Pick each line that has "counterclockwise" out of the records.
[[ Given data open ]]
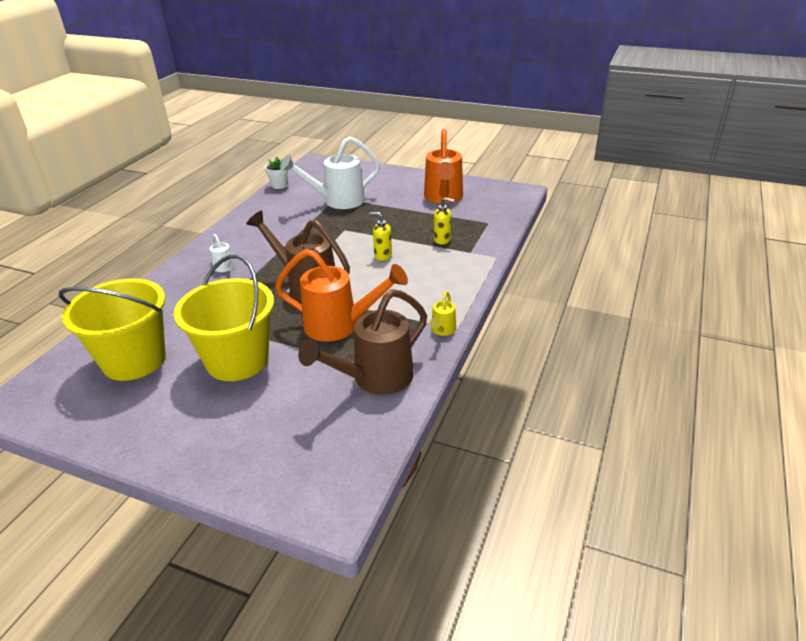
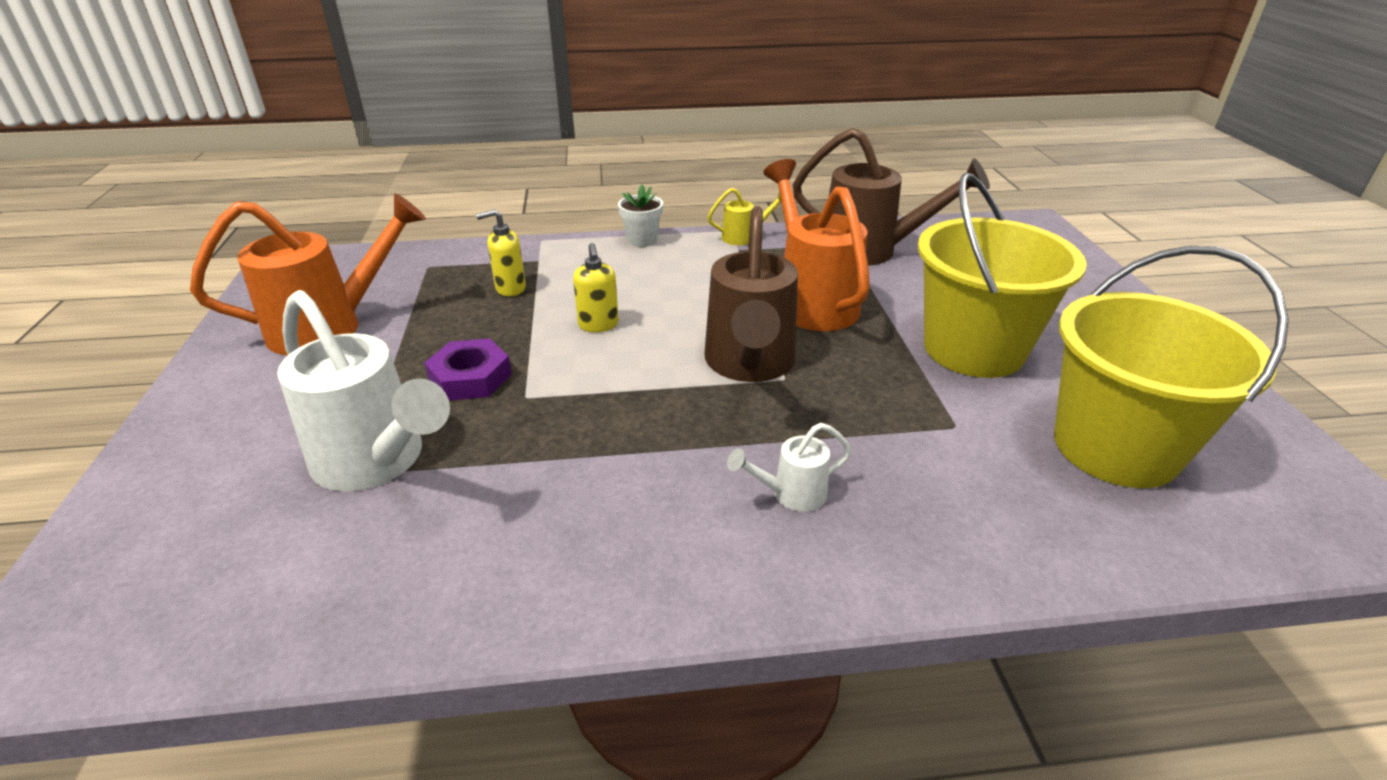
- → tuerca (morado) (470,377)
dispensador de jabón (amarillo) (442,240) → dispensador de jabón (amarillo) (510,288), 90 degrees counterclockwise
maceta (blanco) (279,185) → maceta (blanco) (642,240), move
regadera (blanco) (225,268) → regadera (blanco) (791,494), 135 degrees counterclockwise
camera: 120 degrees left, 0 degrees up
[[ Given data closed ]]
Answer space
dispensador de jabón (amarillo) (442,240) → dispensador de jabón (amarillo) (510,288), 90 degrees counterclockwise
regadera (blanco) (225,268) → regadera (blanco) (791,494), 135 degrees counterclockwise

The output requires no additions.